[WHAT THE TASK REQUIRES]: Work out the number of lines in the records that include the word "grey"; reply with that number alone.

───── DATA RECORDS ─────

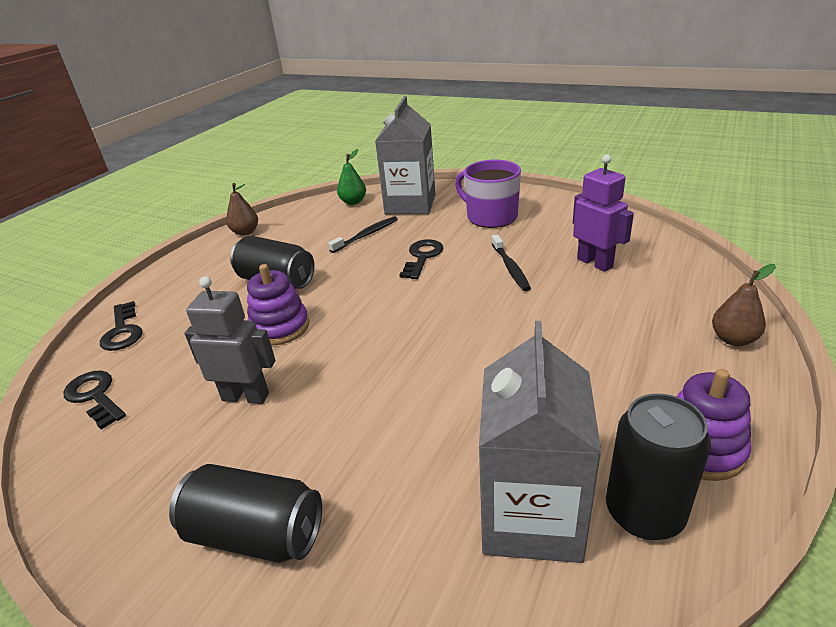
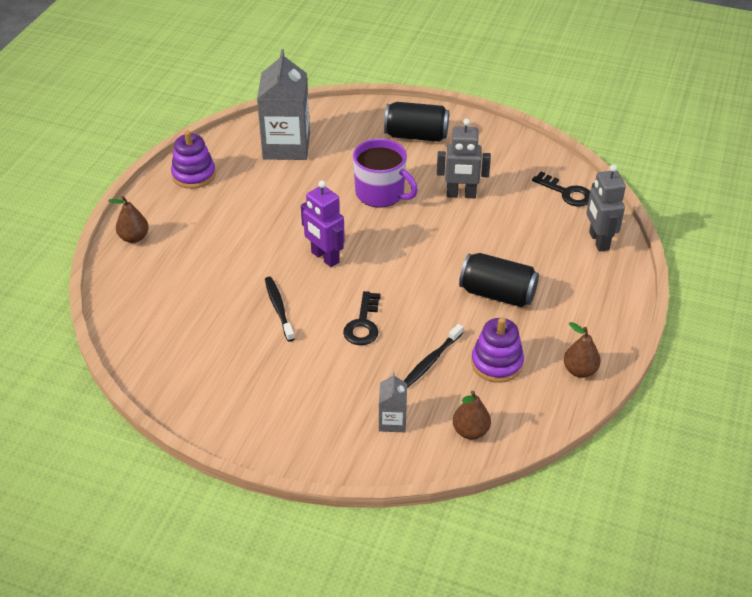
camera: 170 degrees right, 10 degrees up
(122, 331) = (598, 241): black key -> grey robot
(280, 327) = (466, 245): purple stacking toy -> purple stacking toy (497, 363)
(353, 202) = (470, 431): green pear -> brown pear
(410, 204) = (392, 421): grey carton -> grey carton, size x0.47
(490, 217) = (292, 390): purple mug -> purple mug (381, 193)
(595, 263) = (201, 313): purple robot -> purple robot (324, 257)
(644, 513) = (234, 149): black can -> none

─────

[RESULT FOR THIS EXERCISE]: 2